● Exercise goal: Whichever lines include the word "orange", copy them as they appear in the data.

------------------------------------------------

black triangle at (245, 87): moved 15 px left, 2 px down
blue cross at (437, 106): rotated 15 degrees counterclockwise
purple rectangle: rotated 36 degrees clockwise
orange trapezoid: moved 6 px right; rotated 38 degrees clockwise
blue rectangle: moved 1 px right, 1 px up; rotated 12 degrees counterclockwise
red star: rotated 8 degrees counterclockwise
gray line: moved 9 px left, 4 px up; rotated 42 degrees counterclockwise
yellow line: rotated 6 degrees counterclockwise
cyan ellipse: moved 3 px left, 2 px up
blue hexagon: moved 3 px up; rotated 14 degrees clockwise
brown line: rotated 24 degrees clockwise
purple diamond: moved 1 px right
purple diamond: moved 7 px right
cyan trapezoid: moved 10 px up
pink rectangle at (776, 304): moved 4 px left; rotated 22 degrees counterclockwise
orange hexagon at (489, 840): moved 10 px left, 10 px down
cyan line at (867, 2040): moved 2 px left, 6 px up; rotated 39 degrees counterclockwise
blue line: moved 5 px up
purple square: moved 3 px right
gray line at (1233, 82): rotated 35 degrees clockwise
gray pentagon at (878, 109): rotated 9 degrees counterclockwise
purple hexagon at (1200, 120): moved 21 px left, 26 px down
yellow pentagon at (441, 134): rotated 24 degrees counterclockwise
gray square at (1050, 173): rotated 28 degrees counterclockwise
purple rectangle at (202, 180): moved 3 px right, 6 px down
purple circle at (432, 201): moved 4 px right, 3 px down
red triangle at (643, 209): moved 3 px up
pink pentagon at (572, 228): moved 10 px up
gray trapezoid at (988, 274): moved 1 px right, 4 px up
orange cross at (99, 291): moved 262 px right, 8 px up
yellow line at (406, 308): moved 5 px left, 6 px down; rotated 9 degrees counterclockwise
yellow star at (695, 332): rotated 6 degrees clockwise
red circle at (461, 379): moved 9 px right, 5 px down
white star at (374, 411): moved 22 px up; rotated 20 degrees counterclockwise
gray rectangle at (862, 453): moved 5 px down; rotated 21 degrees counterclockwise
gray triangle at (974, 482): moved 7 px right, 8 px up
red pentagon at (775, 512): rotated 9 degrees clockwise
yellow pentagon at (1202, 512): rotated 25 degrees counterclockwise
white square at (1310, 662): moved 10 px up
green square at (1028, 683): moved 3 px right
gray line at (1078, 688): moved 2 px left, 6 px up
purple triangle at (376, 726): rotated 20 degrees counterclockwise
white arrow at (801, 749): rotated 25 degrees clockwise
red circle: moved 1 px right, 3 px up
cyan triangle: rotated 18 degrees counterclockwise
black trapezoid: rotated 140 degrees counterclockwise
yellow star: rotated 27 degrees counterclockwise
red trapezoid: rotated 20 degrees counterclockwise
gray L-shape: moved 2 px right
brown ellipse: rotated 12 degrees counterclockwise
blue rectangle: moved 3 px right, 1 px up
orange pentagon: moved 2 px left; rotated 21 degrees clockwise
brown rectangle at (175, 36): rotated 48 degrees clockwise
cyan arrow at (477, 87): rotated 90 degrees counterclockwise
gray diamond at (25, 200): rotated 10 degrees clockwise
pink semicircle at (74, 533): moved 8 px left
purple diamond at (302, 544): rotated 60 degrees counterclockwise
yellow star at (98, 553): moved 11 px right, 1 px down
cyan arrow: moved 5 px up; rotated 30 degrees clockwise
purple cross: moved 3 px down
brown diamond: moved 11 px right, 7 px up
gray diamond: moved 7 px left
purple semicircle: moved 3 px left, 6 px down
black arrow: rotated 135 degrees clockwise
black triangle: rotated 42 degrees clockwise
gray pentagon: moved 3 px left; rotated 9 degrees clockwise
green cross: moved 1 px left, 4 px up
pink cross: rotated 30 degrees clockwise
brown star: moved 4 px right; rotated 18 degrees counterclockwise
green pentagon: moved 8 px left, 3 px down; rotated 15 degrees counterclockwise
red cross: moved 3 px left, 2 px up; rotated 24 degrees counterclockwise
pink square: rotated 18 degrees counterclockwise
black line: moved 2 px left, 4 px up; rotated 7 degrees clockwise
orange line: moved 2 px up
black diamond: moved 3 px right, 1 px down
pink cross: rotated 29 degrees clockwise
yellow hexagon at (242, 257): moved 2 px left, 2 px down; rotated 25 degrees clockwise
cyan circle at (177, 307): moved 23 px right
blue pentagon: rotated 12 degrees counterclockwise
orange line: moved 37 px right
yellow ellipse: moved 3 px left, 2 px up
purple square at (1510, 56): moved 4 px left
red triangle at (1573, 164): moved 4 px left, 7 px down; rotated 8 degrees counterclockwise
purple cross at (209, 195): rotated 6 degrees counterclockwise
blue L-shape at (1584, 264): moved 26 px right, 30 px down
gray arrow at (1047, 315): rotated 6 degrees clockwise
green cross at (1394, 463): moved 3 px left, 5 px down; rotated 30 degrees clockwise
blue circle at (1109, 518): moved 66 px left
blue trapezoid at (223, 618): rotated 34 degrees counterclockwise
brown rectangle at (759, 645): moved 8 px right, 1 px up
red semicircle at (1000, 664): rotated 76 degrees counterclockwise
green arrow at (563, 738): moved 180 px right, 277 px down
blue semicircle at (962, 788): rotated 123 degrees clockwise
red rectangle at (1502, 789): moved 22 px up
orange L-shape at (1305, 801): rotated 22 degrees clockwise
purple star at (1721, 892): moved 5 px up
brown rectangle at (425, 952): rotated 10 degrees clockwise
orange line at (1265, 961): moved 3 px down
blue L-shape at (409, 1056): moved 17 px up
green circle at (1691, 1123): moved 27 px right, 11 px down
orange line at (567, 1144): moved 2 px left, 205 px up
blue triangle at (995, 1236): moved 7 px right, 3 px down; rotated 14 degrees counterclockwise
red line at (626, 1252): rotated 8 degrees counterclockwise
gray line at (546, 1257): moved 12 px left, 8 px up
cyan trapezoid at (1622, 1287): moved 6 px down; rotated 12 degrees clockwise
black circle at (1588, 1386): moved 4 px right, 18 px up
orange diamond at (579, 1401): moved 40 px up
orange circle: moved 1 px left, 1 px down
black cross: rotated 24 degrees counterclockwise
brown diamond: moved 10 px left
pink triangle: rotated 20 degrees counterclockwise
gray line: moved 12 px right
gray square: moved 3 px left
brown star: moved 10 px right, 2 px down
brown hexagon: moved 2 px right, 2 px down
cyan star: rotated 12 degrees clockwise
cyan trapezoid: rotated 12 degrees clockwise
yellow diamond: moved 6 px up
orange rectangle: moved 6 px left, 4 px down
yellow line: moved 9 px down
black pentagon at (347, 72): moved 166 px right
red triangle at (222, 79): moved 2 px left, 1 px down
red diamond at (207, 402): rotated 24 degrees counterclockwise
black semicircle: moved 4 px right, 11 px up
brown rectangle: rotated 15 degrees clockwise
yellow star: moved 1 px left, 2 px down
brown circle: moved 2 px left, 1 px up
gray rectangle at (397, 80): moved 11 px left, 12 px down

------------------------------------------------

● The completed task:
orange trapezoid: moved 6 px right; rotated 38 degrees clockwise
orange hexagon at (489, 840): moved 10 px left, 10 px down
orange cross at (99, 291): moved 262 px right, 8 px up
orange pentagon: moved 2 px left; rotated 21 degrees clockwise
orange line: moved 2 px up
orange line: moved 37 px right
orange L-shape at (1305, 801): rotated 22 degrees clockwise
orange line at (1265, 961): moved 3 px down
orange line at (567, 1144): moved 2 px left, 205 px up
orange diamond at (579, 1401): moved 40 px up
orange circle: moved 1 px left, 1 px down
orange rectangle: moved 6 px left, 4 px down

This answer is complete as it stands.